* _PROBLEM_
Rewrite the items below, changing "center" to "midpoint" and keeping everything else the same. Leave the pictures out of your answer.

* _DATA ENTRIES_
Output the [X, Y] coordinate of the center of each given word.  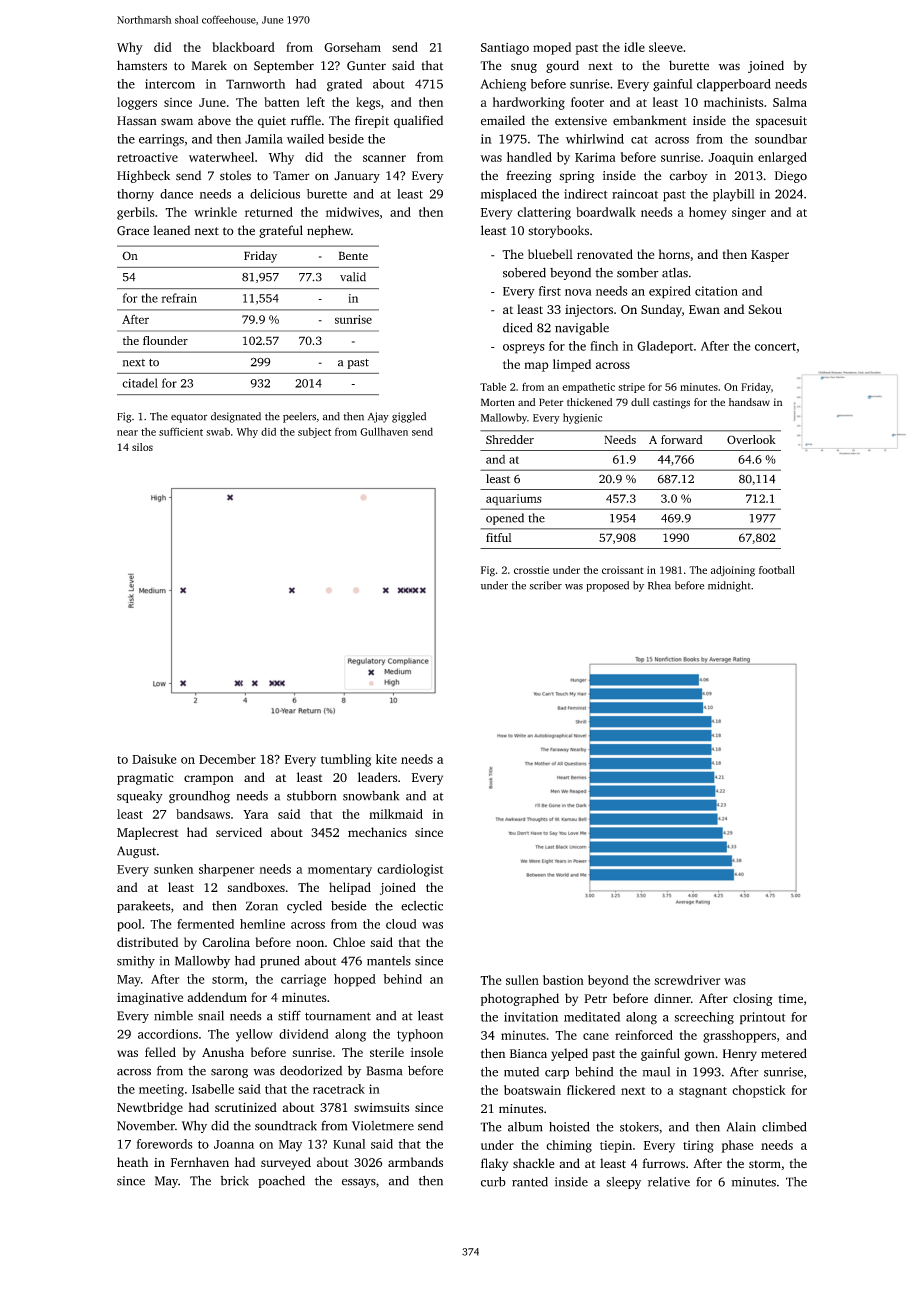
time [790, 998]
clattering [544, 213]
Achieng [503, 85]
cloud [401, 924]
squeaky [140, 797]
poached [281, 1181]
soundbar [781, 139]
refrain [179, 298]
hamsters [142, 65]
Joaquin [730, 158]
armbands [415, 1162]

* _FINISHED ANSWER_
Output the [X, Y] coordinate of the midpoint of each given word.  
time [790, 998]
clattering [544, 213]
Achieng [503, 85]
cloud [401, 924]
squeaky [140, 797]
poached [281, 1181]
soundbar [781, 139]
refrain [179, 298]
hamsters [142, 65]
Joaquin [730, 158]
armbands [415, 1162]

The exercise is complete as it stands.